Please retype the data that follows, starting at the line containing "M2: motor 24V" and stopping after the last line.

-- Data for this task follows --

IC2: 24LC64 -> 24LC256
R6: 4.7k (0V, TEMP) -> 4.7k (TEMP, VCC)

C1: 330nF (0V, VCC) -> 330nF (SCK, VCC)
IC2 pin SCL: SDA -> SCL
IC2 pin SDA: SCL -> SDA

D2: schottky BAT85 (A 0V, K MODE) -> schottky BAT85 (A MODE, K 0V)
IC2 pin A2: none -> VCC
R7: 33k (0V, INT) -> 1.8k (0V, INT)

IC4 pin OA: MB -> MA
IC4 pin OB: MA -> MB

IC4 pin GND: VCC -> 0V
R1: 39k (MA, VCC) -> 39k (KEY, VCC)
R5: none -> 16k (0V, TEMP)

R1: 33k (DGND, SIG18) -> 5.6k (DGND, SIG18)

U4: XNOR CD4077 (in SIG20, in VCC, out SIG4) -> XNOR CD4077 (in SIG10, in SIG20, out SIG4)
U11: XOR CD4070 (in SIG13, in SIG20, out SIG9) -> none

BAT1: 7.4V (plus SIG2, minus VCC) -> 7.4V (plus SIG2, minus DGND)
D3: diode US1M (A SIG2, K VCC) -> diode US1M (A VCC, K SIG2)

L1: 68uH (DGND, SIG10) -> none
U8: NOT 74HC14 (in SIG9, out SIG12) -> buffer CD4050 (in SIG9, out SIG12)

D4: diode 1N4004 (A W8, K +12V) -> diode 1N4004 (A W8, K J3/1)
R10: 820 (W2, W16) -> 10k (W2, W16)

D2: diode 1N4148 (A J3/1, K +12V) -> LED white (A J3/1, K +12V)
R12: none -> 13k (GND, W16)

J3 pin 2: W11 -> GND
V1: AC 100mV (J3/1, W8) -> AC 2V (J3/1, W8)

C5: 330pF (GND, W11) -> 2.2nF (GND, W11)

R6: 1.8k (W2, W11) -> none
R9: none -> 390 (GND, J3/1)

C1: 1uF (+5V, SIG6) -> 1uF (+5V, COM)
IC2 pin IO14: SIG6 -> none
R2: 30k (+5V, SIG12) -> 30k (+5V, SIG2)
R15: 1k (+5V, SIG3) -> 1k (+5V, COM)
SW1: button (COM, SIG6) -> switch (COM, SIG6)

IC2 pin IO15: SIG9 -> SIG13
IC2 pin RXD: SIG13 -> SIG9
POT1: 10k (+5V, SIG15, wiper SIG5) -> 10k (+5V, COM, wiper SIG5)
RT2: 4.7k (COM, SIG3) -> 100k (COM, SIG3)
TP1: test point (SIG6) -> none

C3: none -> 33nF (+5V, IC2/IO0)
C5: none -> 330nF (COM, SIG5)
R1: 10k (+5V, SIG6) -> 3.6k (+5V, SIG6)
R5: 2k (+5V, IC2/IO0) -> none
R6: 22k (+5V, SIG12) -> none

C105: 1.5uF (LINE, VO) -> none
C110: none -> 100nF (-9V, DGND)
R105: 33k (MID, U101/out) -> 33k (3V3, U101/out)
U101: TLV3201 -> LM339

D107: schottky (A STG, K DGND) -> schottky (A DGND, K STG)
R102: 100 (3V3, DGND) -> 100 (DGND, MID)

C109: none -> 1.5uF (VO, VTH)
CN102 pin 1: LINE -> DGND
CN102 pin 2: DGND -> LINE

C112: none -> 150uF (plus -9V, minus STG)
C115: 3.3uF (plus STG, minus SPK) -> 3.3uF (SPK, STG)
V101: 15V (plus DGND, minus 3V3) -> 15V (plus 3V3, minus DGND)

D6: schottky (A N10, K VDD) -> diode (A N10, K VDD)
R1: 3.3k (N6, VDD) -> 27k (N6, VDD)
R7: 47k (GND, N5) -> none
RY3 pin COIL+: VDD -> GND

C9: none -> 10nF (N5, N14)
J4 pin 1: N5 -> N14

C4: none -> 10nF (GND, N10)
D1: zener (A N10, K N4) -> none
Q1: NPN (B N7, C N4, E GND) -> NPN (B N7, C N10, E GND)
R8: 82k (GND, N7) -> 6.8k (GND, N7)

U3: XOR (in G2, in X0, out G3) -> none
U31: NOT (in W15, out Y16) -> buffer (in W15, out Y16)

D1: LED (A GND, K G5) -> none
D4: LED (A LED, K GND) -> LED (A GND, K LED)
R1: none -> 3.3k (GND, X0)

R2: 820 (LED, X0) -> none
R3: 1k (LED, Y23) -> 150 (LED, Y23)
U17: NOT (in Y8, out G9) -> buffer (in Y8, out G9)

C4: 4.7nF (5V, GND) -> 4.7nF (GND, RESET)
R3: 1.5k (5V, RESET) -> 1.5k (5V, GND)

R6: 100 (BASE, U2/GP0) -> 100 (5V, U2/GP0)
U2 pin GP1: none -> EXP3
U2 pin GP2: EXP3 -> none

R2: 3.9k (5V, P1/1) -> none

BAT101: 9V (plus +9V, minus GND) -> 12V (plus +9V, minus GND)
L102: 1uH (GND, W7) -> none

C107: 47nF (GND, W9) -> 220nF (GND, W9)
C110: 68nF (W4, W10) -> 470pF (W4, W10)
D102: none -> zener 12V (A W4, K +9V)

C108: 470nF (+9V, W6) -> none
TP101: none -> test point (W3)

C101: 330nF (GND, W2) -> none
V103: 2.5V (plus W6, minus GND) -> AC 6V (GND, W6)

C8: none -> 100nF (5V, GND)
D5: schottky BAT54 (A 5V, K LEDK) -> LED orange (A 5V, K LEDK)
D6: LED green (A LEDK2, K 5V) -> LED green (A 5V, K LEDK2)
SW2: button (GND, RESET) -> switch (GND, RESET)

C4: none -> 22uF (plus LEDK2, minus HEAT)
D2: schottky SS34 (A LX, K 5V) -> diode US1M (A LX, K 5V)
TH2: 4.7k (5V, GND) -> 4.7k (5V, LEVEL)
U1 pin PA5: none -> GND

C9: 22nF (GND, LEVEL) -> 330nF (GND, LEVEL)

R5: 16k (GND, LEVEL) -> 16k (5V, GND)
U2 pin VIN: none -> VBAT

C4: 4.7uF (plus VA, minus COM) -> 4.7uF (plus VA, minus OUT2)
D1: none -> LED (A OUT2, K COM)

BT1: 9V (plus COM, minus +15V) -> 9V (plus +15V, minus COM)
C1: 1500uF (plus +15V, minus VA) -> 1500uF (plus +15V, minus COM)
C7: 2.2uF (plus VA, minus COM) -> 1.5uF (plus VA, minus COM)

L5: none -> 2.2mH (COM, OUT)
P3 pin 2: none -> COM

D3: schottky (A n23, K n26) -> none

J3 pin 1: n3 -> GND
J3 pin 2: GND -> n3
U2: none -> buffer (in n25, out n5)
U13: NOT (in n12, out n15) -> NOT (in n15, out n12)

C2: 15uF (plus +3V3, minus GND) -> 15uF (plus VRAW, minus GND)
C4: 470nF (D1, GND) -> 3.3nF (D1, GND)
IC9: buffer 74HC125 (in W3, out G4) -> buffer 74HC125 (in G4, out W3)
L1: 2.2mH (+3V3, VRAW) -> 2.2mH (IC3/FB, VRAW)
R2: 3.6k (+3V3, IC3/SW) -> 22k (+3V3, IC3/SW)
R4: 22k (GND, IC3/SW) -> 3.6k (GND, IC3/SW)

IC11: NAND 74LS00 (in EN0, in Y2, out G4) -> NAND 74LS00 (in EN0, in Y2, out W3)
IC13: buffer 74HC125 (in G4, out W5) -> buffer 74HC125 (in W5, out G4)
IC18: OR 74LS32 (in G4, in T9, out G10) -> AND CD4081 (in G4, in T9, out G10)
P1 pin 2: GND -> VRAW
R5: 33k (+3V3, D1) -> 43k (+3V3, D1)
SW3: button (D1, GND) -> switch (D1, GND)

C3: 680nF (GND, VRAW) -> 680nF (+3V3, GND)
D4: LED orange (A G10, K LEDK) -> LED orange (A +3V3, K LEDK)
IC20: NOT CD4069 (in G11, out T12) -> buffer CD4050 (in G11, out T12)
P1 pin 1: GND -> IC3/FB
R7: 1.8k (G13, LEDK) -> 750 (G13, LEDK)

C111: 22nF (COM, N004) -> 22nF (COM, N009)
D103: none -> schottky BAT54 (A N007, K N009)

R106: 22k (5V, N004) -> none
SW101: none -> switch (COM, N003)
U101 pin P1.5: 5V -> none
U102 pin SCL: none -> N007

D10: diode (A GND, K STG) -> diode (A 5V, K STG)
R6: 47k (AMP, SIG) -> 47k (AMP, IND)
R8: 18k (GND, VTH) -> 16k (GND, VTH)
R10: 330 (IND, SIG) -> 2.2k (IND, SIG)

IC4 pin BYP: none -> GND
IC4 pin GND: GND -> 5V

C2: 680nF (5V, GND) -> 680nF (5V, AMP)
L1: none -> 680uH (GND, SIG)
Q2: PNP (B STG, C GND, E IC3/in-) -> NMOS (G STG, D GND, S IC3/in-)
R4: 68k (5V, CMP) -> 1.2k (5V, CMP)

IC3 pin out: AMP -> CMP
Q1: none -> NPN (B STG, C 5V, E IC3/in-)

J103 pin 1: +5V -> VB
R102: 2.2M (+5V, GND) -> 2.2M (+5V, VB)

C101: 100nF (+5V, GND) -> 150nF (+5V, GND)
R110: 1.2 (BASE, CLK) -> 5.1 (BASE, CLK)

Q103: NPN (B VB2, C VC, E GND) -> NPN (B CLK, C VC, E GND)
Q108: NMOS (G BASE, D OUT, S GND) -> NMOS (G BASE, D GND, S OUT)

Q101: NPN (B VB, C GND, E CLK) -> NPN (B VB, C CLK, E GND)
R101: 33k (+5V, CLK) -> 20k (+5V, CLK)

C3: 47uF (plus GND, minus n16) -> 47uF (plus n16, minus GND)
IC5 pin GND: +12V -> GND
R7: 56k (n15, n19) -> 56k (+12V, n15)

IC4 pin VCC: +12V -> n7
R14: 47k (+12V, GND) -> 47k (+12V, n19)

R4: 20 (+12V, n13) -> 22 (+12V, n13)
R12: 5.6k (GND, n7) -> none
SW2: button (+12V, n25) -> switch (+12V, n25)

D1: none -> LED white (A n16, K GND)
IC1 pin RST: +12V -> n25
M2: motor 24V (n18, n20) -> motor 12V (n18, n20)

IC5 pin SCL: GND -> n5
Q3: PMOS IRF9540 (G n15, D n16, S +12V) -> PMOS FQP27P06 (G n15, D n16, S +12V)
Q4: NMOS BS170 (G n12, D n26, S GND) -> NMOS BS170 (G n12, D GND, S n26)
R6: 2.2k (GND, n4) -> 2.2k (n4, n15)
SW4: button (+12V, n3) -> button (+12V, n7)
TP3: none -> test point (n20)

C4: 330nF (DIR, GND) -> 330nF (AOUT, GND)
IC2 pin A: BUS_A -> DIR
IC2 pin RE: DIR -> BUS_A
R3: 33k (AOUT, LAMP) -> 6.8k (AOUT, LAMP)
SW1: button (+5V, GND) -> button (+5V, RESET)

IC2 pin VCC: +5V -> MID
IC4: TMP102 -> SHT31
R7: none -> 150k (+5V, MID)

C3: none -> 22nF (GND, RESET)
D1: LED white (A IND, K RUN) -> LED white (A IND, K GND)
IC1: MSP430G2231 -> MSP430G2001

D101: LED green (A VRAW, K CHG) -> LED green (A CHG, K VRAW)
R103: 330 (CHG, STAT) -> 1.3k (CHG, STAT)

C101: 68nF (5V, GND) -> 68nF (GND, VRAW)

-- Data for this task concluded --

### Finished exercise
M2: motor 24V (n18, n20) -> motor 12V (n18, n20)

IC5 pin SCL: GND -> n5
Q3: PMOS IRF9540 (G n15, D n16, S +12V) -> PMOS FQP27P06 (G n15, D n16, S +12V)
Q4: NMOS BS170 (G n12, D n26, S GND) -> NMOS BS170 (G n12, D GND, S n26)
R6: 2.2k (GND, n4) -> 2.2k (n4, n15)
SW4: button (+12V, n3) -> button (+12V, n7)
TP3: none -> test point (n20)

C4: 330nF (DIR, GND) -> 330nF (AOUT, GND)
IC2 pin A: BUS_A -> DIR
IC2 pin RE: DIR -> BUS_A
R3: 33k (AOUT, LAMP) -> 6.8k (AOUT, LAMP)
SW1: button (+5V, GND) -> button (+5V, RESET)

IC2 pin VCC: +5V -> MID
IC4: TMP102 -> SHT31
R7: none -> 150k (+5V, MID)

C3: none -> 22nF (GND, RESET)
D1: LED white (A IND, K RUN) -> LED white (A IND, K GND)
IC1: MSP430G2231 -> MSP430G2001

D101: LED green (A VRAW, K CHG) -> LED green (A CHG, K VRAW)
R103: 330 (CHG, STAT) -> 1.3k (CHG, STAT)

C101: 68nF (5V, GND) -> 68nF (GND, VRAW)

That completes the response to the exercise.